• Task item
The required result is every line of the records that includes "none".

------ Available data ------

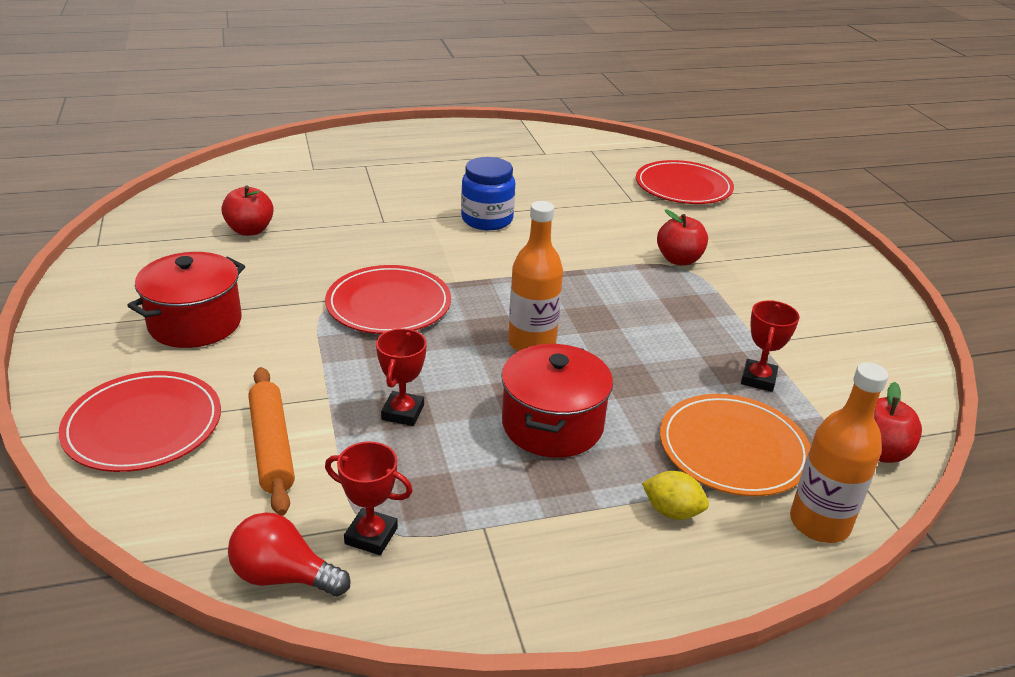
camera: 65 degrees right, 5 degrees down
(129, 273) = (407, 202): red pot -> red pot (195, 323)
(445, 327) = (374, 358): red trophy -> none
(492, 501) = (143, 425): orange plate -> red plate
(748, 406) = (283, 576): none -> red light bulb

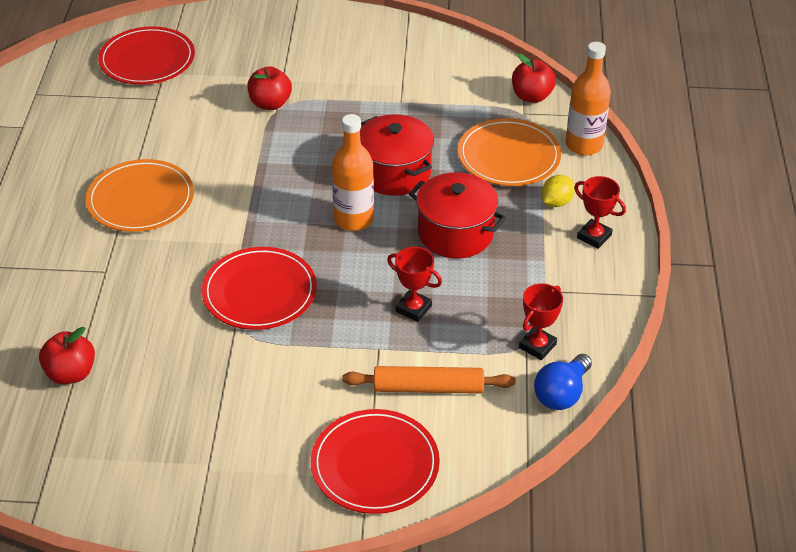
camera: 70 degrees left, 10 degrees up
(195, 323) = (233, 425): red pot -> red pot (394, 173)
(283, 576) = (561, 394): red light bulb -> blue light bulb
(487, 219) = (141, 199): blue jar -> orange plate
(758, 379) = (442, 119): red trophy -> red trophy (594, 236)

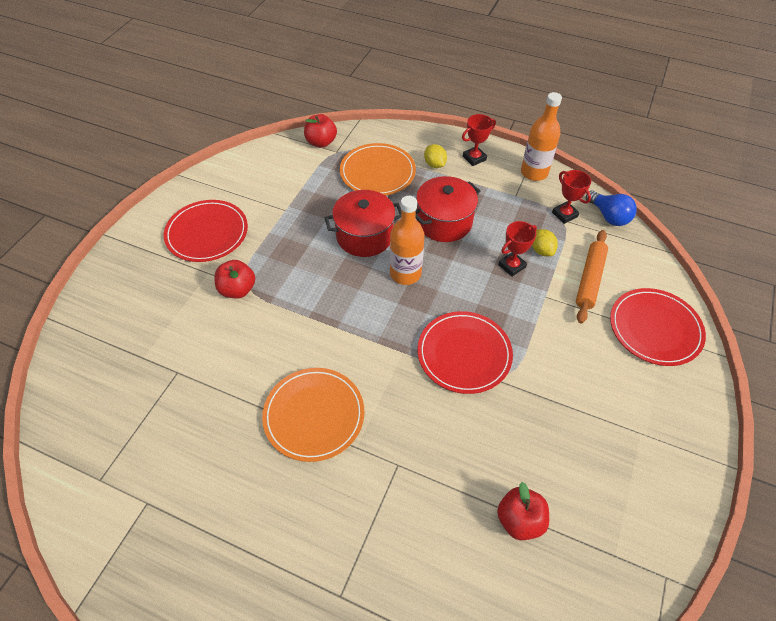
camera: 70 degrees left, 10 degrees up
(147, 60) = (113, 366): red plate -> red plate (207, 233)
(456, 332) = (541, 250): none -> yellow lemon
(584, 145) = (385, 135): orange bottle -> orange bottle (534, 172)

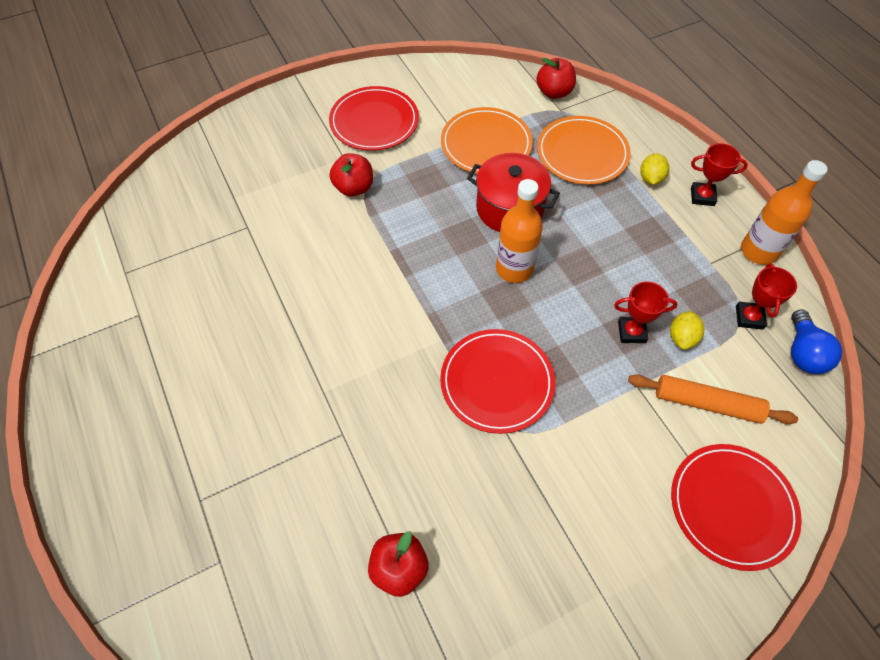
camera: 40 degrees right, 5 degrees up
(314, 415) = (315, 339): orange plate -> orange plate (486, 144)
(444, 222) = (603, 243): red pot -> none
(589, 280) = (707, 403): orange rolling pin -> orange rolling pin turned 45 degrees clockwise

------

• Response area
(445, 327) = (374, 358): red trophy -> none
(748, 406) = (283, 576): none -> red light bulb
(456, 332) = (541, 250): none -> yellow lemon
(444, 222) = (603, 243): red pot -> none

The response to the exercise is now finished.